***** Material shown

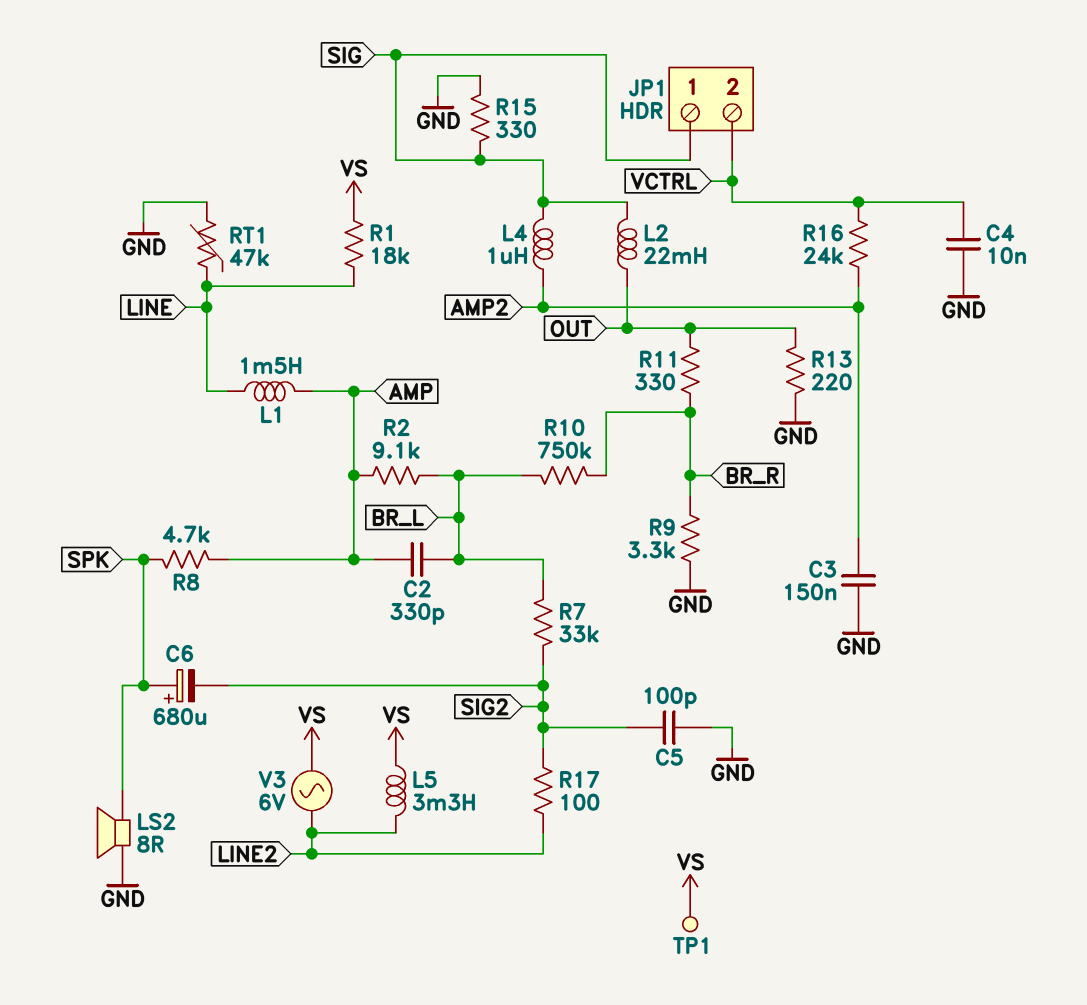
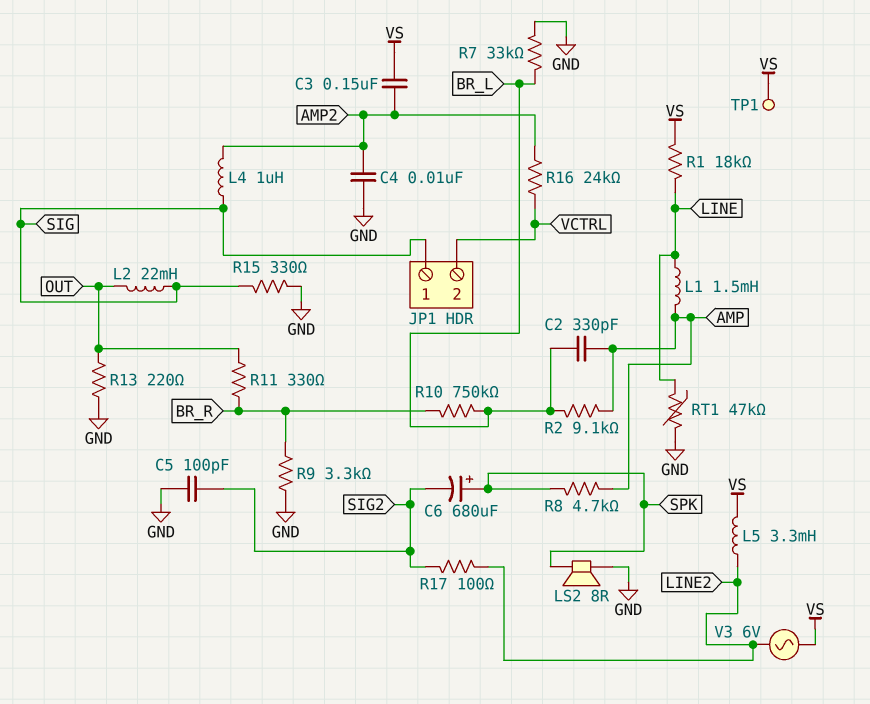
C3: 150nF (AMP2, GND) -> 150nF (AMP2, VS)
C4: 10nF (GND, VCTRL) -> 10nF (AMP2, GND)
R7: 33k (BR_L, SIG2) -> 33k (BR_L, GND)

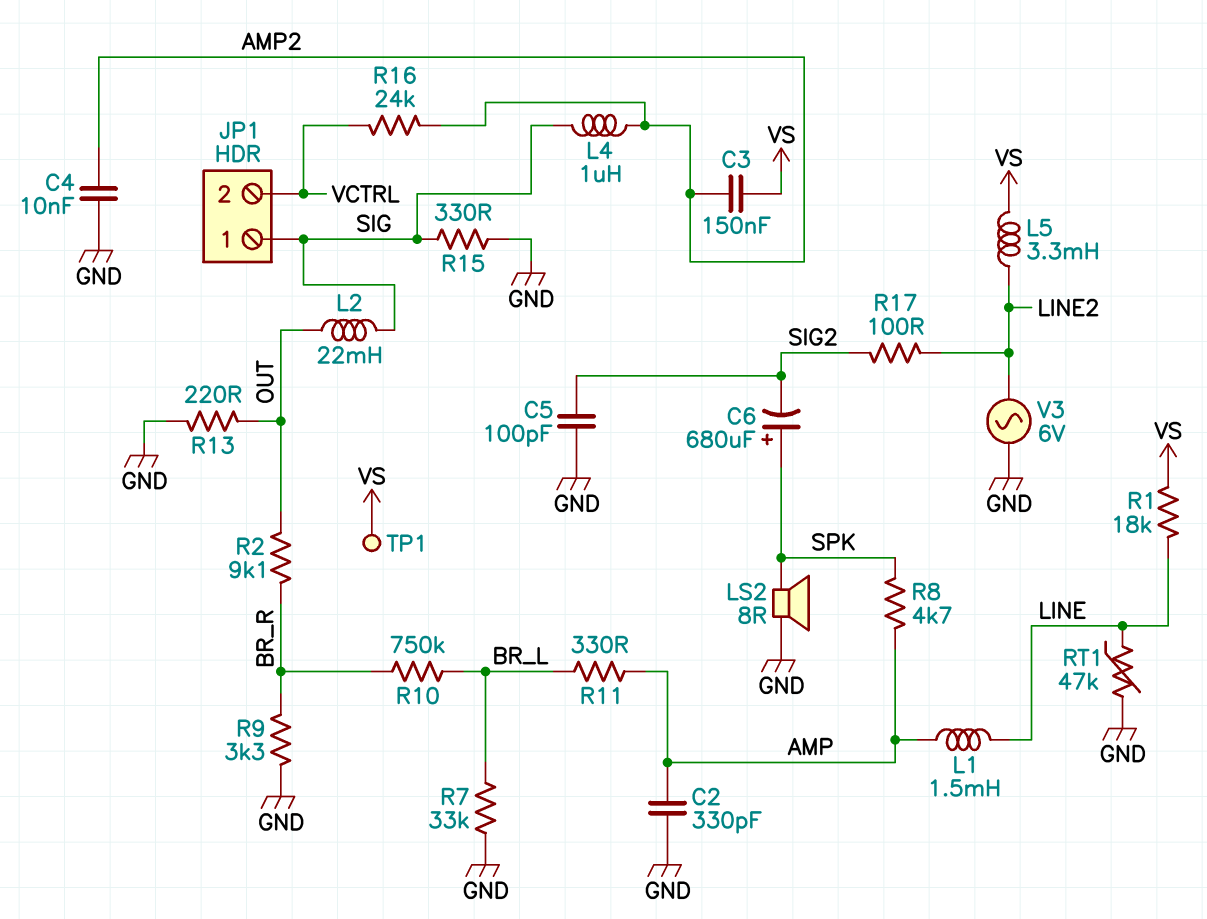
C2: 330pF (AMP, BR_L) -> 330pF (AMP, GND)
R2: 9.1k (AMP, BR_L) -> 9.1k (BR_R, OUT)
R11: 330 (BR_R, OUT) -> 330 (AMP, BR_L)
V3: AC 6V (LINE2, VS) -> AC 6V (GND, LINE2)

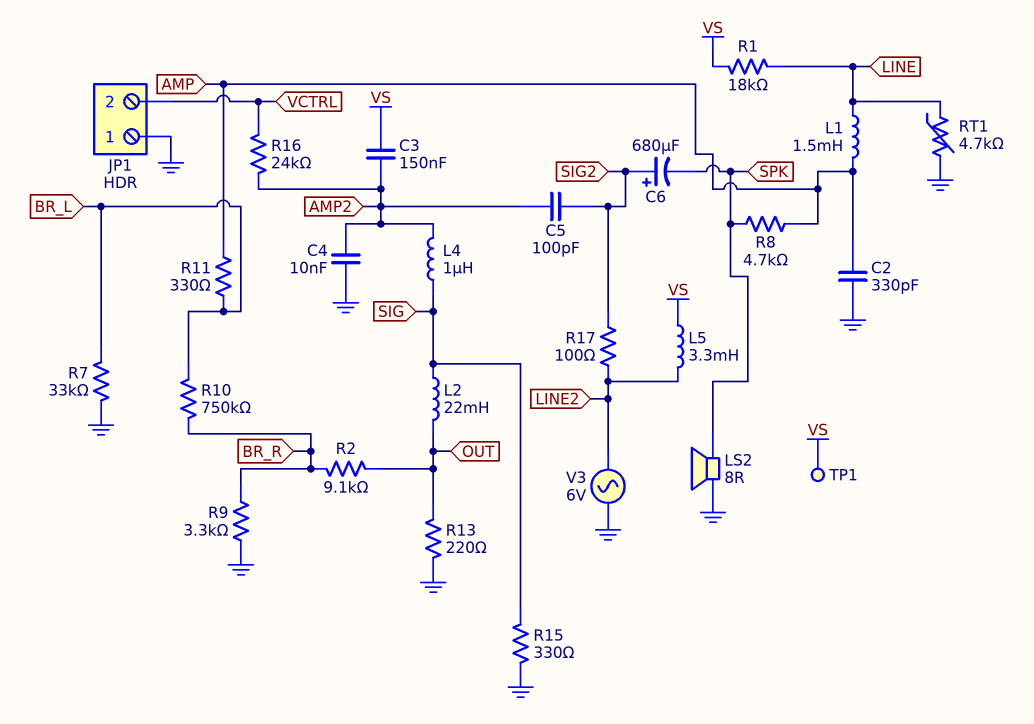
C5: 100pF (GND, SIG2) -> 100pF (AMP2, SIG2)
C6: 680uF (plus SPK, minus SIG2) -> 680uF (plus SIG2, minus SPK)
JP1 pin 1: SIG -> GND
RT1: 47k (GND, LINE) -> 4.7k (GND, LINE)

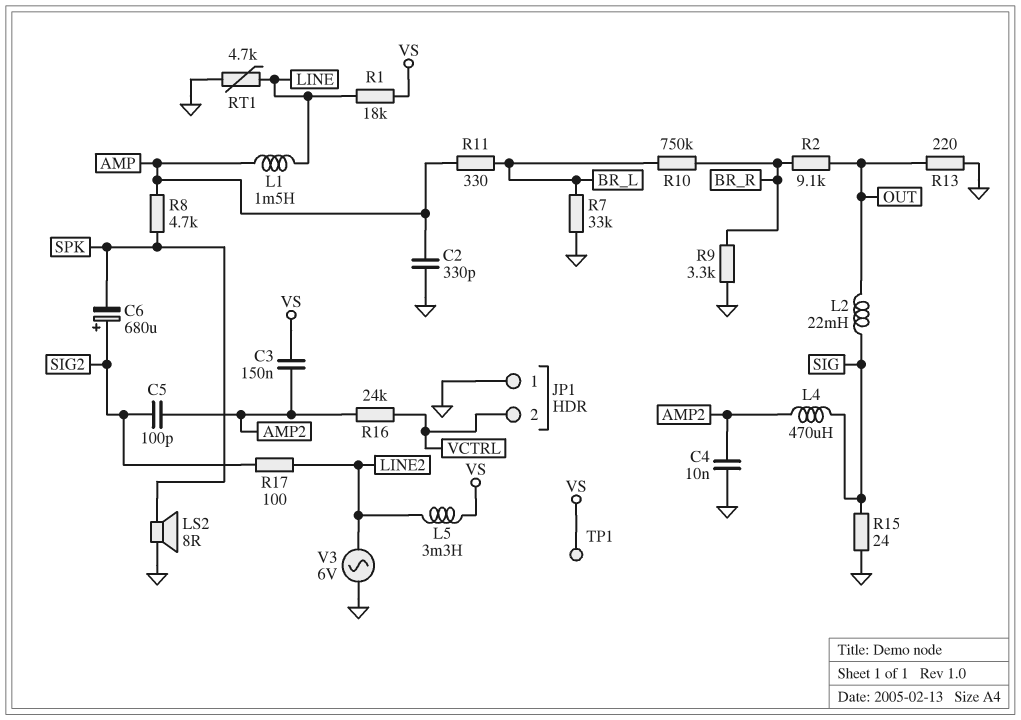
L4: 1uH (AMP2, SIG) -> 470uH (AMP2, SIG)
R15: 330 (GND, SIG) -> 24 (GND, SIG)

**********

Pictures aside, repeat every entry exactly as written.

C3: 150nF (AMP2, GND) -> 150nF (AMP2, VS)
C4: 10nF (GND, VCTRL) -> 10nF (AMP2, GND)
R7: 33k (BR_L, SIG2) -> 33k (BR_L, GND)

C2: 330pF (AMP, BR_L) -> 330pF (AMP, GND)
R2: 9.1k (AMP, BR_L) -> 9.1k (BR_R, OUT)
R11: 330 (BR_R, OUT) -> 330 (AMP, BR_L)
V3: AC 6V (LINE2, VS) -> AC 6V (GND, LINE2)

C5: 100pF (GND, SIG2) -> 100pF (AMP2, SIG2)
C6: 680uF (plus SPK, minus SIG2) -> 680uF (plus SIG2, minus SPK)
JP1 pin 1: SIG -> GND
RT1: 47k (GND, LINE) -> 4.7k (GND, LINE)

L4: 1uH (AMP2, SIG) -> 470uH (AMP2, SIG)
R15: 330 (GND, SIG) -> 24 (GND, SIG)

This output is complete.